* **EXERCISE OBJECTIVE**:
Find the line in the material below that contains "(768, 226) = (463, 254): blue", then give it again, with all later lines, exactly as shown.

* **SUPPLIED DATA**:
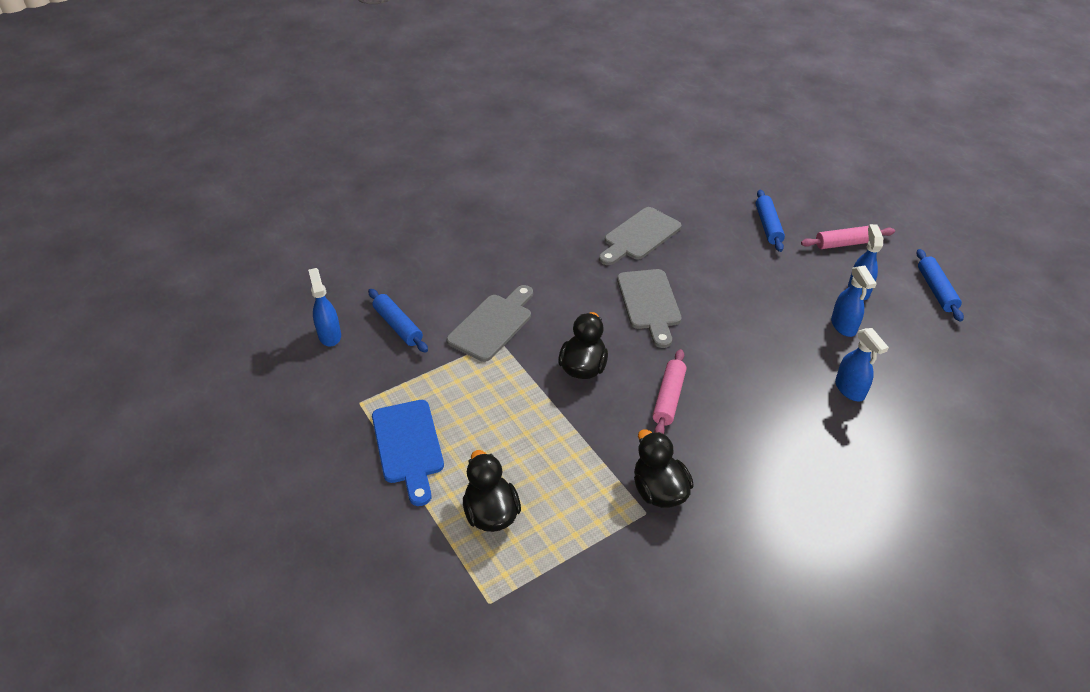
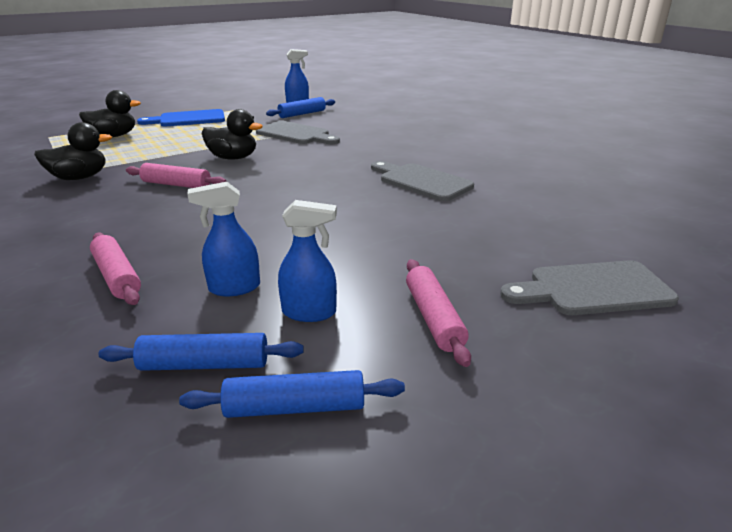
camera: 90 degrees right, 15 degrees down
(649, 303) = (309, 182): grey cutting board -> grey cutting board (592, 289)
(768, 226) = (463, 254): blue rolling pin -> blue rolling pin (205, 364)
(850, 390) = (117, 276): blue spray bottle -> pink rolling pin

* **ANSWER TO THIS TASK**:
(768, 226) = (463, 254): blue rolling pin -> blue rolling pin (205, 364)
(850, 390) = (117, 276): blue spray bottle -> pink rolling pin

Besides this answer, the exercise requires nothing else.